• **DATA RECORDS**
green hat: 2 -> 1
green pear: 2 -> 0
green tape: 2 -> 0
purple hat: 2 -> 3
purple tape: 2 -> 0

---

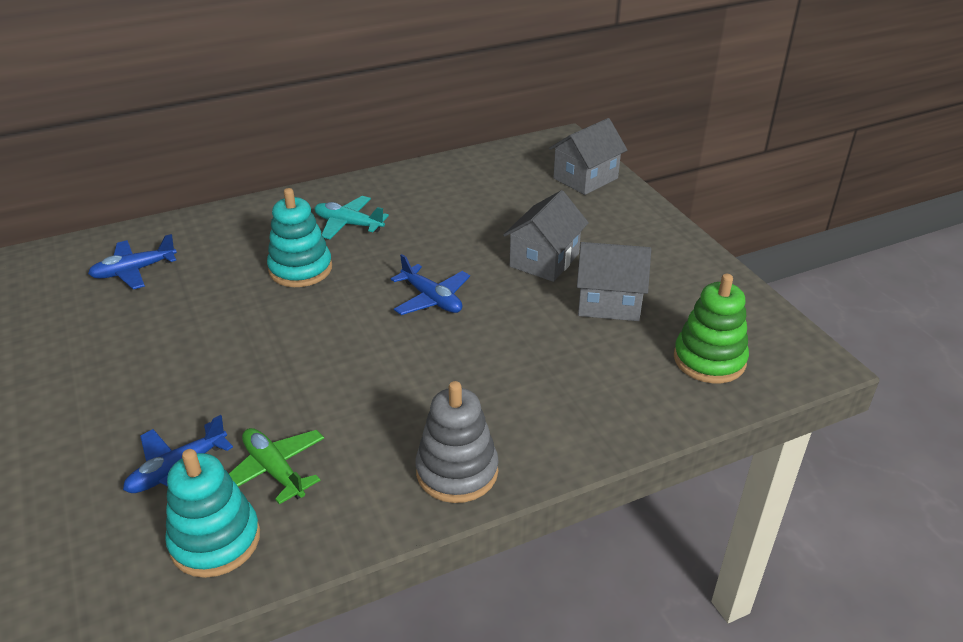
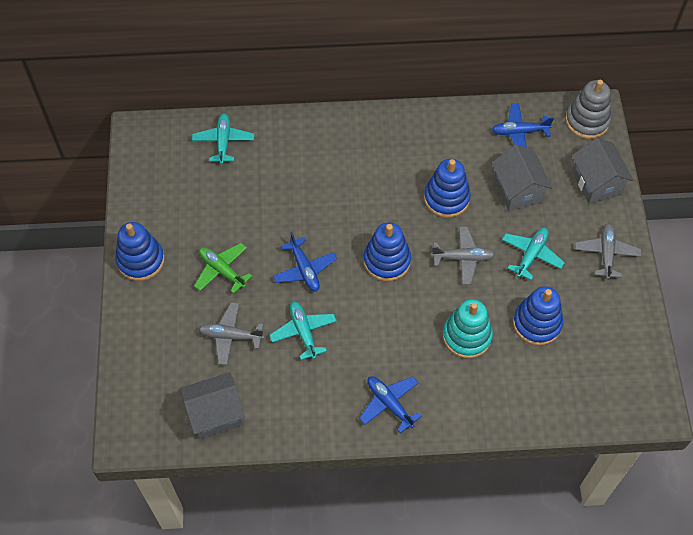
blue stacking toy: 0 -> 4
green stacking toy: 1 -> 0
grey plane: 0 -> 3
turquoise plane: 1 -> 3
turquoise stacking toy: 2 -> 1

• **PROBLEM TO WORK ON**
Copy out each line of the listing that holds "turquoise".

• **OUTPUT FOR THIS EXERCISE**
turquoise plane: 1 -> 3
turquoise stacking toy: 2 -> 1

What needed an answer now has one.